데이터 발췌:

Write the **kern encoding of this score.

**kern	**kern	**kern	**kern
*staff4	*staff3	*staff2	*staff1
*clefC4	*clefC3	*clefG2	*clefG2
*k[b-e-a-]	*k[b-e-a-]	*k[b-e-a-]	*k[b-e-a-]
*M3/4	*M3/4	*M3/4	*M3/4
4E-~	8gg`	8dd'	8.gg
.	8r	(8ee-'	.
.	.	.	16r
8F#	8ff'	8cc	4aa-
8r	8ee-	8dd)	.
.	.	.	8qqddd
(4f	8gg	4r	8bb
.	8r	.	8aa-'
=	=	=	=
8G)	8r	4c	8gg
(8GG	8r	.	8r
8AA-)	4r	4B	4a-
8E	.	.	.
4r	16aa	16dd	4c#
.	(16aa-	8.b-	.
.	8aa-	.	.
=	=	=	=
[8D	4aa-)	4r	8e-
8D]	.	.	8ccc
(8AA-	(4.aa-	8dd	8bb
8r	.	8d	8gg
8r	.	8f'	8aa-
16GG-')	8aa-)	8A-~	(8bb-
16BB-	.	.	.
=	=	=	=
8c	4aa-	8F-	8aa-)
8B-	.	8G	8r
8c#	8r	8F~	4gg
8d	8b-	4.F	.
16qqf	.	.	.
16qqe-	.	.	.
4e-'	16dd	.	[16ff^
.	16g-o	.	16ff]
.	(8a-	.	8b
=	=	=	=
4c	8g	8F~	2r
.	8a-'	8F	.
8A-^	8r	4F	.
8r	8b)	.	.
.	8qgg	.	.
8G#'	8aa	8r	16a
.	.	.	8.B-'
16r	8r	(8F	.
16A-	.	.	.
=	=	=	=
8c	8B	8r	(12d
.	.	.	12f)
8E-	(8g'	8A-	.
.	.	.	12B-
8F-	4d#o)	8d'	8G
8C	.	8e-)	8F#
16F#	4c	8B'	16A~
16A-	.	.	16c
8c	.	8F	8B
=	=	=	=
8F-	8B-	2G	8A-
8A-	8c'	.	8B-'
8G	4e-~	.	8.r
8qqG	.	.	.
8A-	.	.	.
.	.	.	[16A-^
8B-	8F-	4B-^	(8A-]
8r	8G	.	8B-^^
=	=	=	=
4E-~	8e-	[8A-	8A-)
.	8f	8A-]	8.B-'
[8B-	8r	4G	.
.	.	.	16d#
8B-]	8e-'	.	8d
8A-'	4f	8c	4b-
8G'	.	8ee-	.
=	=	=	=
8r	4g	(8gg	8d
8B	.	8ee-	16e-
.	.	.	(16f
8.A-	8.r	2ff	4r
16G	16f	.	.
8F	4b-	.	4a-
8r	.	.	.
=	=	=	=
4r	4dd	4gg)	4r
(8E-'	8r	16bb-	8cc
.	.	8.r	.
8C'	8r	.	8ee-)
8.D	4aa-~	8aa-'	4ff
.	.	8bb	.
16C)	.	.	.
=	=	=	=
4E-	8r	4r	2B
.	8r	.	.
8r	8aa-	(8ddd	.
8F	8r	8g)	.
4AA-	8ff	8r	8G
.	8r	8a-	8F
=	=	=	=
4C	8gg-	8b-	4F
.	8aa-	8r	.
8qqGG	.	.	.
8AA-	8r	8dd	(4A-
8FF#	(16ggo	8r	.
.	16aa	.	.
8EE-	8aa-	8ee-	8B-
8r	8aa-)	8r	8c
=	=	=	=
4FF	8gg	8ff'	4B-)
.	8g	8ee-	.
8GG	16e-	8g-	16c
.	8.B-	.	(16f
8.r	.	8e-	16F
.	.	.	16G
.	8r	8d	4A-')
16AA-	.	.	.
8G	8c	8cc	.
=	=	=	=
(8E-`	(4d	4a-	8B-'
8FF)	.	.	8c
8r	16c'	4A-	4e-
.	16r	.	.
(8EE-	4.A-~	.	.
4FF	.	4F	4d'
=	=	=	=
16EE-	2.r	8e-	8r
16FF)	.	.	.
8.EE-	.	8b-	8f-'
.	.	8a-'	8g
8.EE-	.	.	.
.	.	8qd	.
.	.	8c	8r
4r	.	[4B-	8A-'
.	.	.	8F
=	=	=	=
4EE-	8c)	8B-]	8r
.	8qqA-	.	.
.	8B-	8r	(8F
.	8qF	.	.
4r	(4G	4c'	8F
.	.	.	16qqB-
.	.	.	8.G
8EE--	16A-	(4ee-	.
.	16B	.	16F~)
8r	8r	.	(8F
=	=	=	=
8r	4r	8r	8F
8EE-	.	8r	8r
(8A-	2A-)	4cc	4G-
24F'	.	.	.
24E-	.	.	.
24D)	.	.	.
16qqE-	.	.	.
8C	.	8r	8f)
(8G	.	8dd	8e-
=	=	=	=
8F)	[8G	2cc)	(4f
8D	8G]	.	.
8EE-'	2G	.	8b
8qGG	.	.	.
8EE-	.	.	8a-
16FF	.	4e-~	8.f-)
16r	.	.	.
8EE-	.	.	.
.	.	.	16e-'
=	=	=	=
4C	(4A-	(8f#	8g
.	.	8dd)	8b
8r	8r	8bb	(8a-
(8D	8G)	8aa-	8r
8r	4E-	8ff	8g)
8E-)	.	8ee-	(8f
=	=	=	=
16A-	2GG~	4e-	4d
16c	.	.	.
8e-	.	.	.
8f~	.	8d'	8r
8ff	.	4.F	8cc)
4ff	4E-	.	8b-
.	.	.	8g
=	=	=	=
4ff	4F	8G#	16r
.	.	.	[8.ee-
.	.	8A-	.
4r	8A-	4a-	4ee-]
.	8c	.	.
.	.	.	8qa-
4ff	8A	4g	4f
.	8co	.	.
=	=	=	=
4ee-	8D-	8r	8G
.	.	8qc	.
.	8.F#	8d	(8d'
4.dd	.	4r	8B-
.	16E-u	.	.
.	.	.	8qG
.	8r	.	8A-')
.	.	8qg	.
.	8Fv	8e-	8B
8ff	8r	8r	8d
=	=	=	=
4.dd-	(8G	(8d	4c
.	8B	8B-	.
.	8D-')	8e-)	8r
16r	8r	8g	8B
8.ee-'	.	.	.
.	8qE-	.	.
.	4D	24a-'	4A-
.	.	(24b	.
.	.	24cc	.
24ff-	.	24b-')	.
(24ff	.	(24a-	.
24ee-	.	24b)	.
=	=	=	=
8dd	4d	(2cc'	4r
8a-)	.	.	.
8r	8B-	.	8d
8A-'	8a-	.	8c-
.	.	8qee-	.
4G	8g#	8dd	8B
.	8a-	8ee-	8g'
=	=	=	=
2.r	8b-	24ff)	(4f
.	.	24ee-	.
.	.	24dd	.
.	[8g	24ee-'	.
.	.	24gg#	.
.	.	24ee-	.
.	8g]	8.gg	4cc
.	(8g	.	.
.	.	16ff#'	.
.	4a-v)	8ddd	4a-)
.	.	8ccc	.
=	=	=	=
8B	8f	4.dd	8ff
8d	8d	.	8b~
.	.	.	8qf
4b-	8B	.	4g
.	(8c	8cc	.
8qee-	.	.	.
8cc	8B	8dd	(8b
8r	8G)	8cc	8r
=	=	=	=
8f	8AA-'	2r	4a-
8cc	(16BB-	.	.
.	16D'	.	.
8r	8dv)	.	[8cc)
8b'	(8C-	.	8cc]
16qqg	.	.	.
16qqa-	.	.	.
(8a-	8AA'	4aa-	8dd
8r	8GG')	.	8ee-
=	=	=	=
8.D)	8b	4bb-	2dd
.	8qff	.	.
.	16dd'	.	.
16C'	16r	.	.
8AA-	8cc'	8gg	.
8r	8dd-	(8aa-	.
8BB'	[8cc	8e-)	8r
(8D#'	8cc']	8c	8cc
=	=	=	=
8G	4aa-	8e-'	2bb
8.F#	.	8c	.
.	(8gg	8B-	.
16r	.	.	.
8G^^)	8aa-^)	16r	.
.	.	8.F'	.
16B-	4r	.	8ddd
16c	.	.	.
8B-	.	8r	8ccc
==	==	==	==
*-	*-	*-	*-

주어진 과제:
위 항목에서 "kern"라는 문자열이 들어 있는 줄만 골라 모두 옮겨 적으세요. 대소문자를 구분합니다.

과제 풀이:
Write the **kern encoding of this score.
**kern	**kern	**kern	**kern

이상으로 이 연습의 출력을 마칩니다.